● About this task
Please repeat the lines below exactly. Begin with the line containing "D1: LED blue" and go on through the line containing "IC1: ATtiny841 -> ATtiny24".

● Material for the task

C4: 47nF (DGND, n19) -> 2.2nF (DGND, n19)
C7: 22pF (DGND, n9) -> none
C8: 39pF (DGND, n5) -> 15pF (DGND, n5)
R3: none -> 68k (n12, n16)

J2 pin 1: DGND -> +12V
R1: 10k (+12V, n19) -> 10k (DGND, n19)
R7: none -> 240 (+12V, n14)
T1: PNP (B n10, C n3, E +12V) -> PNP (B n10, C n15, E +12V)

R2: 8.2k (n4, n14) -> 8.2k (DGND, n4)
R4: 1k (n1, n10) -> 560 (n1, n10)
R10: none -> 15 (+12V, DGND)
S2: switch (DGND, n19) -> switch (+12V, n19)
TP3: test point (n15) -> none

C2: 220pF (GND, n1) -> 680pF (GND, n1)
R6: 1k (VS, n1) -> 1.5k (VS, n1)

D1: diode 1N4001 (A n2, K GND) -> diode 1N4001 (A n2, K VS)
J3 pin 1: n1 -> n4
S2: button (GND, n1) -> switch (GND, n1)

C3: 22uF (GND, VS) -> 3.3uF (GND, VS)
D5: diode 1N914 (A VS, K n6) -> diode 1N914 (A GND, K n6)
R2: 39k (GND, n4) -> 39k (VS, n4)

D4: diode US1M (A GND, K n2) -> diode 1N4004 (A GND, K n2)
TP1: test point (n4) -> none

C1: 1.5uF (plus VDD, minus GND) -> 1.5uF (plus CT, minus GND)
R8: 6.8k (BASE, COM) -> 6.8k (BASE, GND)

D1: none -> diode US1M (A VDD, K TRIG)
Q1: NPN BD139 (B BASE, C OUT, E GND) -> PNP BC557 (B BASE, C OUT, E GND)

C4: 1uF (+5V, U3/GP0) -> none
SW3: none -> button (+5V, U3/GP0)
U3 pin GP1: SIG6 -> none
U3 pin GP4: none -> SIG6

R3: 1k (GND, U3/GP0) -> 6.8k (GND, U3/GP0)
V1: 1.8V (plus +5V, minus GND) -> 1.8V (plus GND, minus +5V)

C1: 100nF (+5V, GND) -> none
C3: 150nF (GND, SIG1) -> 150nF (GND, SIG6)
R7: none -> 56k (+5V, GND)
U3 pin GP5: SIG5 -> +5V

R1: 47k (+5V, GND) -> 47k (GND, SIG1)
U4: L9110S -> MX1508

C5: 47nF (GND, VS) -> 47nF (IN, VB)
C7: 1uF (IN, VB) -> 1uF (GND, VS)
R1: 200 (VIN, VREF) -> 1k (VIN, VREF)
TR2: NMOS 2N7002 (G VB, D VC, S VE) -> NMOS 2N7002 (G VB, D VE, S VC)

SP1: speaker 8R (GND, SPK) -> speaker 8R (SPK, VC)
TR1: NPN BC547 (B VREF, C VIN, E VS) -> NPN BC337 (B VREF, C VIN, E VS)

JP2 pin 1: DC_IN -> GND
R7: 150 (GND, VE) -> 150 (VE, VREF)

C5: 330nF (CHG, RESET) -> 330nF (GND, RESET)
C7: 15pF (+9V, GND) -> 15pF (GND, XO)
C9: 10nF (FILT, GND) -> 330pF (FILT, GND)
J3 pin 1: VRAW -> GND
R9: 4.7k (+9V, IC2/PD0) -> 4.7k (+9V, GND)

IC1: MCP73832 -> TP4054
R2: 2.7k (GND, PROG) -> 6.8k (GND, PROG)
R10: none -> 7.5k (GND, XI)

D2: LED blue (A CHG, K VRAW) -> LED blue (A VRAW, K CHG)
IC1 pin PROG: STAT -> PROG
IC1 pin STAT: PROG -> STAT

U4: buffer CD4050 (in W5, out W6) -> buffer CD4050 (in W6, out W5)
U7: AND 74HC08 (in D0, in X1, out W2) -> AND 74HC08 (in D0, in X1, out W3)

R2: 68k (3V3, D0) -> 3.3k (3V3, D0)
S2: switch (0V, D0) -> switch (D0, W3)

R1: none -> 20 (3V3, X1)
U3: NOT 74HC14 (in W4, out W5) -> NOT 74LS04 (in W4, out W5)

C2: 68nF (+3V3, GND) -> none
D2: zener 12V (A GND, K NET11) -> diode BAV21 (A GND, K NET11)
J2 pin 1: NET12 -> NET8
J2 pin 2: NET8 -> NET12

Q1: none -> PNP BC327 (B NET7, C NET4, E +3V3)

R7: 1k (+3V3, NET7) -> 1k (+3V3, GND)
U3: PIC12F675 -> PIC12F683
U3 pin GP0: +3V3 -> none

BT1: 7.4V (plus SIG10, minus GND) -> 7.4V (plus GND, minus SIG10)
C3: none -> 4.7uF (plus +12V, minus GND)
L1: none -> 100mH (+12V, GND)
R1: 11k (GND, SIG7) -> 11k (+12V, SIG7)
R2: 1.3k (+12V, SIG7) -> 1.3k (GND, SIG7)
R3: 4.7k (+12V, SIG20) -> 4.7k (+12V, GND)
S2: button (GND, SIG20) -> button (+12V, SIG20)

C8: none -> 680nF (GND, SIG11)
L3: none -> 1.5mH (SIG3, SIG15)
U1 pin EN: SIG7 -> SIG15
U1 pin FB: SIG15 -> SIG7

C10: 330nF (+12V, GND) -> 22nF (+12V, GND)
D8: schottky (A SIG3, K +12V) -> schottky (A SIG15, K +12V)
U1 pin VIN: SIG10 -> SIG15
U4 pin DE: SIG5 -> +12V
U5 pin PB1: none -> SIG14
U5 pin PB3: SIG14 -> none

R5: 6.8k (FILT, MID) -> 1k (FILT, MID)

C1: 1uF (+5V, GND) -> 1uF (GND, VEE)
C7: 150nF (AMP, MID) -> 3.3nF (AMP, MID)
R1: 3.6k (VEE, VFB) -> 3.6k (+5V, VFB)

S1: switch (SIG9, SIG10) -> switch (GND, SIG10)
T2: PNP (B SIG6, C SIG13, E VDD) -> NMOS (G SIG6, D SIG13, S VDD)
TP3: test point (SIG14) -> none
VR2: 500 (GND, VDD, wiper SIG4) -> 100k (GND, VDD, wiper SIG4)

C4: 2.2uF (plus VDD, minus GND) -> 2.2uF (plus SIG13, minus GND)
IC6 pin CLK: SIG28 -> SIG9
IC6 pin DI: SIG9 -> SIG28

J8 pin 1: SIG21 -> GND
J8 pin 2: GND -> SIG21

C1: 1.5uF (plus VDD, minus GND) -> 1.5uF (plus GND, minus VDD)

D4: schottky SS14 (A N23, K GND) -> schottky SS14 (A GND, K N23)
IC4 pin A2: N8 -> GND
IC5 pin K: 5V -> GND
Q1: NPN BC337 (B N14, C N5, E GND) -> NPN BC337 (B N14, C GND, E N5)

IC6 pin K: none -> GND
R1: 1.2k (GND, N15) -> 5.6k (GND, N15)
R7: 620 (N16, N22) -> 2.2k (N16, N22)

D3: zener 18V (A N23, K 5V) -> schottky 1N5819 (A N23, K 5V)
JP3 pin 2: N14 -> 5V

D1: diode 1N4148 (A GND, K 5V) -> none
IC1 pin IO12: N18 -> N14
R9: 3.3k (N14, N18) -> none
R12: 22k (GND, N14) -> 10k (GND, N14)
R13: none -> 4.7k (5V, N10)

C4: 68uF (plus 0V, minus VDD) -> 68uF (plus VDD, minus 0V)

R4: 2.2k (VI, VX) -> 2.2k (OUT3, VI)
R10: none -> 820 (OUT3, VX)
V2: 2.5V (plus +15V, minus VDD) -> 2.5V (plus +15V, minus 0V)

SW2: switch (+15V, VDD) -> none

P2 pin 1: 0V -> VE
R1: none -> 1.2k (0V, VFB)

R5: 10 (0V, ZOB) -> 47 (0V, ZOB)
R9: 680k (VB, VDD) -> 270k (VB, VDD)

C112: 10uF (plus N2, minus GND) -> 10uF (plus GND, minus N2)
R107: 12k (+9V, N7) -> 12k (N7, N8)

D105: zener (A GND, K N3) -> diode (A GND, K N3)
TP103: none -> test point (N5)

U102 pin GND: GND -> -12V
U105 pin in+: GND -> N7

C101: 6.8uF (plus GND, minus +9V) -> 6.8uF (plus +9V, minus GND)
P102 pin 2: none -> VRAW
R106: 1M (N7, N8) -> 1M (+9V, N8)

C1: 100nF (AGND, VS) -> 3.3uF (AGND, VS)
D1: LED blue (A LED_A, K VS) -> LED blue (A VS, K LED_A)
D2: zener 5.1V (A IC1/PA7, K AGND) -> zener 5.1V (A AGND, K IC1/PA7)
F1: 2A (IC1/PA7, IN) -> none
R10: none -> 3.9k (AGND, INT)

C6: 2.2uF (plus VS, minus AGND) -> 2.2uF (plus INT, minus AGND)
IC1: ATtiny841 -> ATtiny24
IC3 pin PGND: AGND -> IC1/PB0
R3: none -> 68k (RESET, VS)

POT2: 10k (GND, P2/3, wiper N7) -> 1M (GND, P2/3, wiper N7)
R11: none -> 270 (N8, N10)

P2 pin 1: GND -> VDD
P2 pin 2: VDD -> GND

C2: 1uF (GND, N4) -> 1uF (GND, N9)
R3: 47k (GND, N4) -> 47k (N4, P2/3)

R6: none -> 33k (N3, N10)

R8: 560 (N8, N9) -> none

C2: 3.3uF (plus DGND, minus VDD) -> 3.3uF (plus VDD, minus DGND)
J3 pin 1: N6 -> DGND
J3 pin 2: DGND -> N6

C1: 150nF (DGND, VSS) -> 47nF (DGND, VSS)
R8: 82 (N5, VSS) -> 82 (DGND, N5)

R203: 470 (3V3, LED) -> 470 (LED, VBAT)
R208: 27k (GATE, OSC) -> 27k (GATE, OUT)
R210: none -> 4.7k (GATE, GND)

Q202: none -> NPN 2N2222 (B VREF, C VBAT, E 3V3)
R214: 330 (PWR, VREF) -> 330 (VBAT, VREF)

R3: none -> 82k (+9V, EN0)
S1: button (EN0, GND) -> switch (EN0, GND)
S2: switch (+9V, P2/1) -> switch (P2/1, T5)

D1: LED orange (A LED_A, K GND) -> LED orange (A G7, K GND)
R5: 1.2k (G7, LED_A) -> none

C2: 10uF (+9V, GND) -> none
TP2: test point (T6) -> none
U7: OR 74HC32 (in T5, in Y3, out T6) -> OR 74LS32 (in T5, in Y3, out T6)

● Answer to the exercise
D1: LED blue (A LED_A, K VS) -> LED blue (A VS, K LED_A)
D2: zener 5.1V (A IC1/PA7, K AGND) -> zener 5.1V (A AGND, K IC1/PA7)
F1: 2A (IC1/PA7, IN) -> none
R10: none -> 3.9k (AGND, INT)

C6: 2.2uF (plus VS, minus AGND) -> 2.2uF (plus INT, minus AGND)
IC1: ATtiny841 -> ATtiny24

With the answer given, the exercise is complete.